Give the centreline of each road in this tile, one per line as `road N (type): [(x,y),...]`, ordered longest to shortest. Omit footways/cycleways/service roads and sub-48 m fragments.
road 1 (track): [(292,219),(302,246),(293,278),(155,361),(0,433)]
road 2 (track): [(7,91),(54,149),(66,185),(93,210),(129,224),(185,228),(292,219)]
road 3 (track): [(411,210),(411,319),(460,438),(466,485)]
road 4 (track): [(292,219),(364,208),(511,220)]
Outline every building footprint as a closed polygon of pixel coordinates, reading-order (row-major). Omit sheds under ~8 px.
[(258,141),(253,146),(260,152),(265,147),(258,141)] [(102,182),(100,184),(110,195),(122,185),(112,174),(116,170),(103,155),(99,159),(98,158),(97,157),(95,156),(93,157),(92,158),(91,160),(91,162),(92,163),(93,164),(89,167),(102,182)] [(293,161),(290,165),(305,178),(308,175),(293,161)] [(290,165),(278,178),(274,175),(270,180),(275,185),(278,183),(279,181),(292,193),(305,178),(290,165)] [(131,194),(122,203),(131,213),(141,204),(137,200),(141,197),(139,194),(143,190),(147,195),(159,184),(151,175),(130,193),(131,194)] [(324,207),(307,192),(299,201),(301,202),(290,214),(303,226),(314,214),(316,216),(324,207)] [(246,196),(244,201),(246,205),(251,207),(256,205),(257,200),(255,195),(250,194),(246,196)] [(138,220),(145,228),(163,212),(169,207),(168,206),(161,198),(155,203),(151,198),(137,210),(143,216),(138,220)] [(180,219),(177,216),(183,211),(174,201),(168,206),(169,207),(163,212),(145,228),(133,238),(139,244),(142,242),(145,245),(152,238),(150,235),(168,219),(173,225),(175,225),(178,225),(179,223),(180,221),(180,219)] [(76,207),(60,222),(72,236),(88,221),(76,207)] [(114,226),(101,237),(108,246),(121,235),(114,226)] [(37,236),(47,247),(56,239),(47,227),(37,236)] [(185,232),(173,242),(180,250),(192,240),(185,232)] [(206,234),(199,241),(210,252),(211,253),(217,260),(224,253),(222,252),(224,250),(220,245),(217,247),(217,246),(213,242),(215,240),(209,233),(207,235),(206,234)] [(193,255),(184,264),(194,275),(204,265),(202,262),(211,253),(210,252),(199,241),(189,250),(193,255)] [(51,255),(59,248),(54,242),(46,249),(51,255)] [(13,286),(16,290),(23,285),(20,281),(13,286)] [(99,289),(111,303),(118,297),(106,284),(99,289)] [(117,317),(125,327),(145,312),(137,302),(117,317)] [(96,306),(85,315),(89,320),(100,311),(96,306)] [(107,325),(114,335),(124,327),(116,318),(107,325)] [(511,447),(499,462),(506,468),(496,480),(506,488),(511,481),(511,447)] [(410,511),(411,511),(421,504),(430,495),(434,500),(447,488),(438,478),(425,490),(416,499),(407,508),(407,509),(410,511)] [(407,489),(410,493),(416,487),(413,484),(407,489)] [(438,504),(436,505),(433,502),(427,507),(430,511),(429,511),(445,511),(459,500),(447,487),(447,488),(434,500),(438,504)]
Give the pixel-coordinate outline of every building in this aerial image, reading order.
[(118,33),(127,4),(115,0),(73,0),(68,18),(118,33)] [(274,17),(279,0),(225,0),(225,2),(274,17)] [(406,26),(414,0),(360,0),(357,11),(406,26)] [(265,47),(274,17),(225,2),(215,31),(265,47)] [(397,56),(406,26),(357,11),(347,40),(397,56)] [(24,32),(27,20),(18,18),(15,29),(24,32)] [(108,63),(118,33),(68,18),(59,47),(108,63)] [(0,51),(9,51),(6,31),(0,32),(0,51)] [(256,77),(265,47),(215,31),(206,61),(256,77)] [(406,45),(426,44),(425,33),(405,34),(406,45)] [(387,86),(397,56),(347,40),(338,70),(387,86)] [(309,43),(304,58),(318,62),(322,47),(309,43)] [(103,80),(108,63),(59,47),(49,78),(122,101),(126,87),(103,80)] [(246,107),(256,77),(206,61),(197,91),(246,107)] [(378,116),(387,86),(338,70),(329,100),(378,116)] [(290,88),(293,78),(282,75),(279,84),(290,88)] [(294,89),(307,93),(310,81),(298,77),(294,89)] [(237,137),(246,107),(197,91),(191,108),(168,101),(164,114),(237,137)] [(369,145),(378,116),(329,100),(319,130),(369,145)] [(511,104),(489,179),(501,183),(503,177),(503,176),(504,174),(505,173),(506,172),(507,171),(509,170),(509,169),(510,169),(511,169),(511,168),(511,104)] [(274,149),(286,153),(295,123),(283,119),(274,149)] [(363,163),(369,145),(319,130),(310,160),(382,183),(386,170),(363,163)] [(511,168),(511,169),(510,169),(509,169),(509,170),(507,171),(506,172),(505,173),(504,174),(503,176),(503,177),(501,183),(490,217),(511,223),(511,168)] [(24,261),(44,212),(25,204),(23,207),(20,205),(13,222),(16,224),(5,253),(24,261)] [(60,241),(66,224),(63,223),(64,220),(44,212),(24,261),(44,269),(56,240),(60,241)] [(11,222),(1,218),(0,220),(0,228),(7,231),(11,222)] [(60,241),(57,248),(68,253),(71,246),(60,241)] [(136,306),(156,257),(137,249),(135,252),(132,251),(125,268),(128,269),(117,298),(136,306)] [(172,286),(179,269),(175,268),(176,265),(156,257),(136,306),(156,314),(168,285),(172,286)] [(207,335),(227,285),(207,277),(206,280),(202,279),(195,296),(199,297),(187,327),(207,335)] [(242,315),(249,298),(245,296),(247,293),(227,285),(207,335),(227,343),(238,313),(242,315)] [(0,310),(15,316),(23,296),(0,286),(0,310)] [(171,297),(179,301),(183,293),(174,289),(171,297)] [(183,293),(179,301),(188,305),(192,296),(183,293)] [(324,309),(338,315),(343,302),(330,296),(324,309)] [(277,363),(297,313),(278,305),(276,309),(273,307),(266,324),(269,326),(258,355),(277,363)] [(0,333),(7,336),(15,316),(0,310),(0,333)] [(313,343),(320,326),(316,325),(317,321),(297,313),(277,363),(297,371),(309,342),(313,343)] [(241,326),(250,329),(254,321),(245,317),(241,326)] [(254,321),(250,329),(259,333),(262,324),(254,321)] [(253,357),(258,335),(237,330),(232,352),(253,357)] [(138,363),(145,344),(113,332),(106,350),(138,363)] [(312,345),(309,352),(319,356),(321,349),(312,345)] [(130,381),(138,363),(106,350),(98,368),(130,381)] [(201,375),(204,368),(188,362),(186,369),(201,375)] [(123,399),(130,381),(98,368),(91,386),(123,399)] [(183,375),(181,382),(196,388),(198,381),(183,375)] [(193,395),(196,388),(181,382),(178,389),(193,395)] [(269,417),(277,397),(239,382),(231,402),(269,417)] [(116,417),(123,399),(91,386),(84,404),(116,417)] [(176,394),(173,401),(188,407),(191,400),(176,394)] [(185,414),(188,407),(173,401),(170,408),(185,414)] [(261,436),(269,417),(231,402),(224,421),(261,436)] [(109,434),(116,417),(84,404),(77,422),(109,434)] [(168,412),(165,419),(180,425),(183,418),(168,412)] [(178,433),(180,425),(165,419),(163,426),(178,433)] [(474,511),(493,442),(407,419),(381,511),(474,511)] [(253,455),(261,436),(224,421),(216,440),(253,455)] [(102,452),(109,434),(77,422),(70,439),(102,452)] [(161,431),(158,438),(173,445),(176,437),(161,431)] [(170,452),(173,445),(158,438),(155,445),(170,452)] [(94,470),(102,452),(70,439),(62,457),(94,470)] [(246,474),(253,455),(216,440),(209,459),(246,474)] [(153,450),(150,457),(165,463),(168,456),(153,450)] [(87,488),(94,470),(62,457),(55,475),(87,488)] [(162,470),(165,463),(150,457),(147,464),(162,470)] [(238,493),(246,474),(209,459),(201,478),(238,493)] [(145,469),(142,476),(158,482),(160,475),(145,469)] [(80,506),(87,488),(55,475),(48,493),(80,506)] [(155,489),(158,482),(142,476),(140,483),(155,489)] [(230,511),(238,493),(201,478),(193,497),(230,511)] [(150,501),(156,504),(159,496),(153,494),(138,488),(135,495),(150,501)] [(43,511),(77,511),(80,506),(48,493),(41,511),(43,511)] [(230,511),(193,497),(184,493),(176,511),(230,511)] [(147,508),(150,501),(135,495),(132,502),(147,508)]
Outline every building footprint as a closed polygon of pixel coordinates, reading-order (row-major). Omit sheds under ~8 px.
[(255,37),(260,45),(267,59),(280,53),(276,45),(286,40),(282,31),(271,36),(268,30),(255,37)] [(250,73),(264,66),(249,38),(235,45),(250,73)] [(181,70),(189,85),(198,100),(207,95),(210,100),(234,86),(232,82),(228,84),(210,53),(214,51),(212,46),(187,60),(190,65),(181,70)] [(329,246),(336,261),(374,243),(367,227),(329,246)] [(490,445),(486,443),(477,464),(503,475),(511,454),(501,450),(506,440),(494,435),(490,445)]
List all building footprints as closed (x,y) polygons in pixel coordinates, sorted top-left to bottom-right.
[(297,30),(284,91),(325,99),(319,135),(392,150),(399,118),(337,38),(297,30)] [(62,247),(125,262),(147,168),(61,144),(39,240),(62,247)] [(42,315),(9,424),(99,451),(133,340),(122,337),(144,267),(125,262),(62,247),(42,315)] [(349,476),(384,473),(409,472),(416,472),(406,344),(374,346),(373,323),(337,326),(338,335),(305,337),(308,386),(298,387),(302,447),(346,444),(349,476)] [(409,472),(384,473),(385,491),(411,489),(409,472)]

Exercise task:
Rewrite the listing from its first line through the line containing "1 (track): [(292,219),(302,246),(293,278),(155,361),(0,433)]", replacing "centreline" with "center line" and changing nothing else.

Answer to this task:
Give the center line of each road in this tile, one per line as `road N (type): [(x,y),...]`, ordered longest to shortest. Omit footways/cycleways/service roads and sub-48 m fragments.
road 1 (track): [(292,219),(302,246),(293,278),(155,361),(0,433)]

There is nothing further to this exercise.